■ **AIM**
Lines that include the word "stained" are the ones to copy.

Data records
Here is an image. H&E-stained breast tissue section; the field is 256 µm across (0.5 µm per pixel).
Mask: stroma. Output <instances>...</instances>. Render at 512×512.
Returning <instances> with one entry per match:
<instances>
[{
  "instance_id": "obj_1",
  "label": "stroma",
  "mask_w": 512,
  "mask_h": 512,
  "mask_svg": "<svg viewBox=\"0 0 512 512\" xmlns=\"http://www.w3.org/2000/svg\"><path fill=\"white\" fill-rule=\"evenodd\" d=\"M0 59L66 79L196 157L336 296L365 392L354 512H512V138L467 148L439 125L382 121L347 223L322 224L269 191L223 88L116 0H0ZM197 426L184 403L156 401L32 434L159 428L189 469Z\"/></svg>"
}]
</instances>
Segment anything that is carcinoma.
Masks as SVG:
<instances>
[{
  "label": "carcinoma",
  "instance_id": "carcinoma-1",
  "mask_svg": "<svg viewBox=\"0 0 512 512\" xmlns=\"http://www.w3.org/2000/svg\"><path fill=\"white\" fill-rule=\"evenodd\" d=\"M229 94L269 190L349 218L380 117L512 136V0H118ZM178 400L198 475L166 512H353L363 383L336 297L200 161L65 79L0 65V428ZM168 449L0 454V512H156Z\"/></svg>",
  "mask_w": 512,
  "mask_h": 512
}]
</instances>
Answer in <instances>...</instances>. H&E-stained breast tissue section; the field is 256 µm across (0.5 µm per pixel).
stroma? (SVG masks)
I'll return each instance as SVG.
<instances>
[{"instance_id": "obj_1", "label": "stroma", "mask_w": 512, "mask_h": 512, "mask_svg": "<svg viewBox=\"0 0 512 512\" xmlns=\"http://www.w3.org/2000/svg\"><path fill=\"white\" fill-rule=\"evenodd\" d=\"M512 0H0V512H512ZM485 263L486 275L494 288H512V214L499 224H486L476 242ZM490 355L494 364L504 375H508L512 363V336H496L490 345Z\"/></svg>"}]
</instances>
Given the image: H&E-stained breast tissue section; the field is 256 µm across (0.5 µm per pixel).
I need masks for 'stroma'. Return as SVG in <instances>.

■ **WRITTEN SOLUTION**
Here is an image. H&E-stained breast tissue section; the field is 256 µm across (0.5 µm per pixel).
Answer in <instances>...</instances>. H&E-stained breast tissue section; the field is 256 µm across (0.5 µm per pixel).
Given the image: H&E-stained breast tissue section; the field is 256 µm across (0.5 µm per pixel).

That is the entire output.